= Task =
Repeat every line of the data exactly; no picture belongs in the copy.

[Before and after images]
--------------------
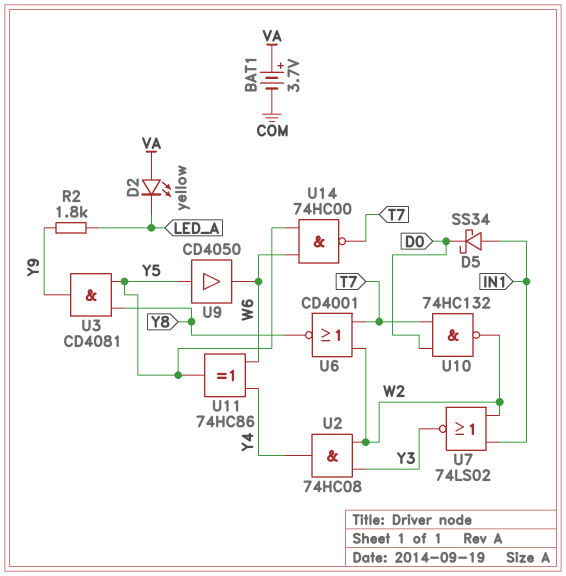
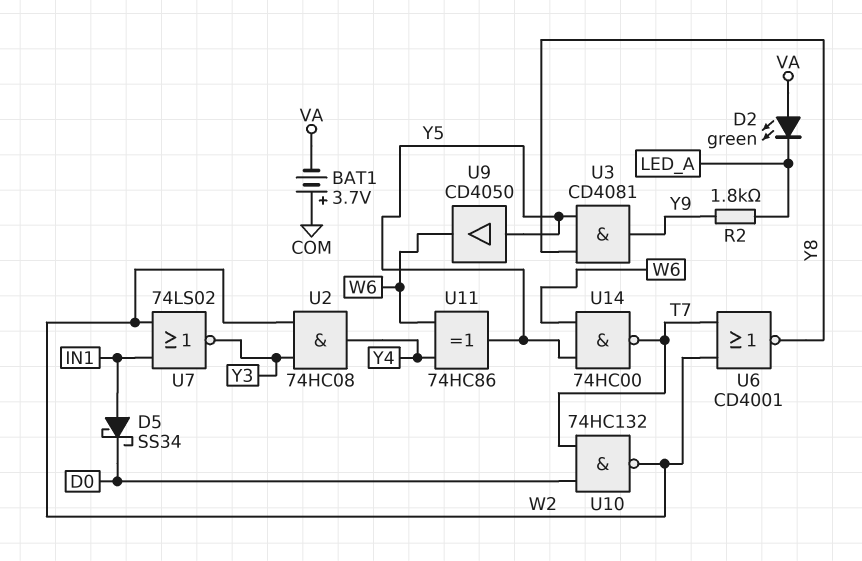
BAT1: 3.7V (plus VA, minus COM) -> 3.7V (plus COM, minus VA)
D2: LED yellow (A VA, K LED_A) -> LED green (A VA, K LED_A)

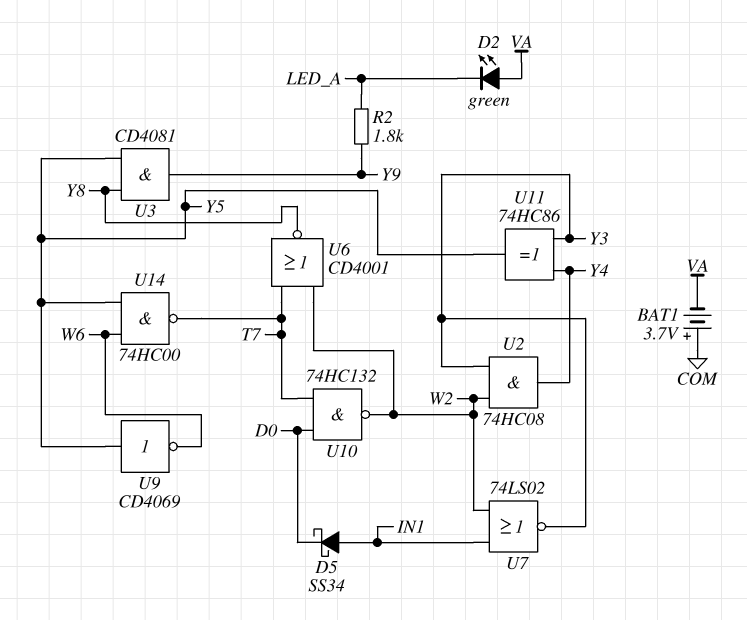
U9: buffer CD4050 (in Y5, out W6) -> NOT CD4069 (in Y5, out W6)
U11: XOR 74HC86 (in W6, in Y4, out Y5) -> XOR 74HC86 (in Y3, in Y4, out Y5)

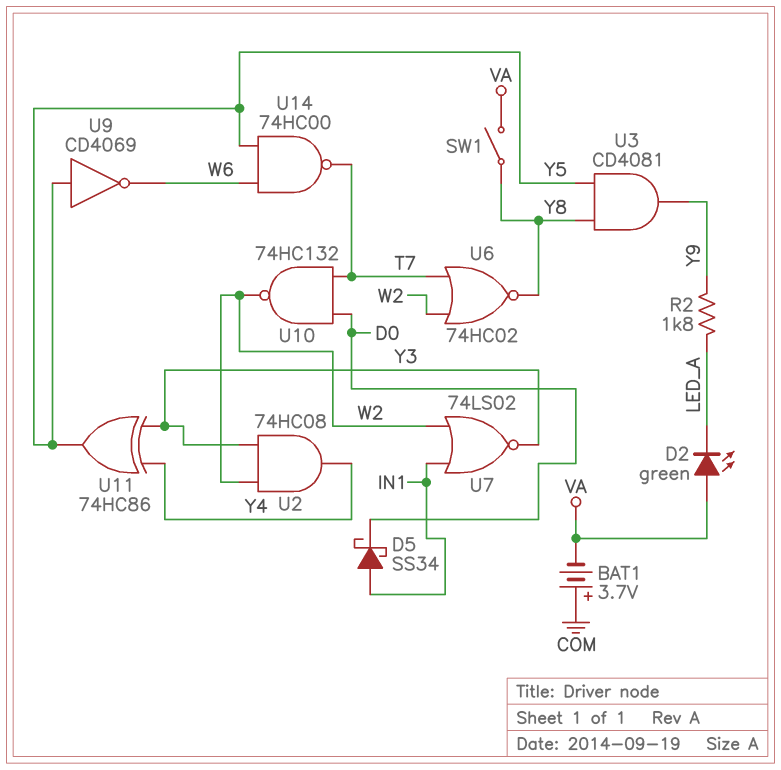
SW1: none -> switch (VA, Y8)
U6: NOR CD4001 (in T7, in W2, out Y8) -> NOR 74HC02 (in T7, in W2, out Y8)

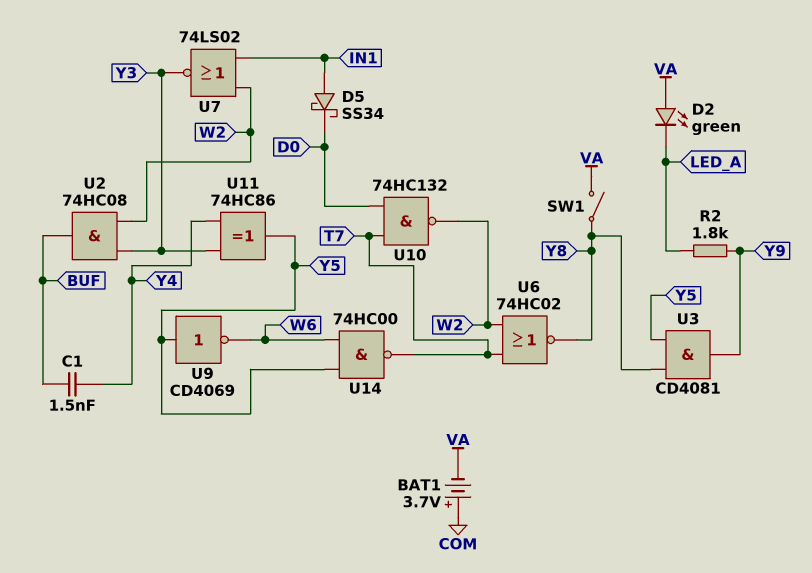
C1: none -> 1.5nF (BUF, Y4)
U2: AND 74HC08 (in W2, in Y3, out Y4) -> AND 74HC08 (in W2, in Y3, out BUF)

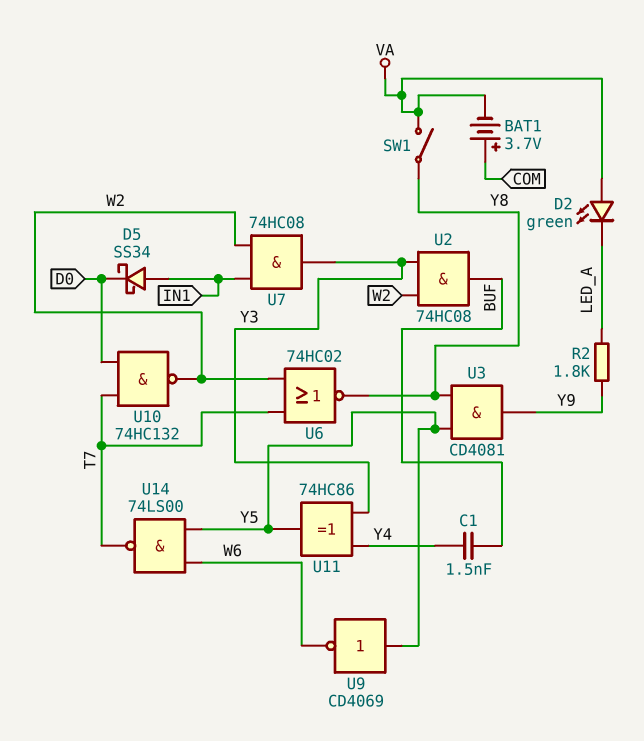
U7: NOR 74LS02 (in IN1, in W2, out Y3) -> AND 74HC08 (in IN1, in W2, out Y3)
U14: NAND 74HC00 (in W6, in Y5, out T7) -> NAND 74LS00 (in W6, in Y5, out T7)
--------------------
= Result for this exercise =
BAT1: 3.7V (plus VA, minus COM) -> 3.7V (plus COM, minus VA)
D2: LED yellow (A VA, K LED_A) -> LED green (A VA, K LED_A)

U9: buffer CD4050 (in Y5, out W6) -> NOT CD4069 (in Y5, out W6)
U11: XOR 74HC86 (in W6, in Y4, out Y5) -> XOR 74HC86 (in Y3, in Y4, out Y5)

SW1: none -> switch (VA, Y8)
U6: NOR CD4001 (in T7, in W2, out Y8) -> NOR 74HC02 (in T7, in W2, out Y8)

C1: none -> 1.5nF (BUF, Y4)
U2: AND 74HC08 (in W2, in Y3, out Y4) -> AND 74HC08 (in W2, in Y3, out BUF)

U7: NOR 74LS02 (in IN1, in W2, out Y3) -> AND 74HC08 (in IN1, in W2, out Y3)
U14: NAND 74HC00 (in W6, in Y5, out T7) -> NAND 74LS00 (in W6, in Y5, out T7)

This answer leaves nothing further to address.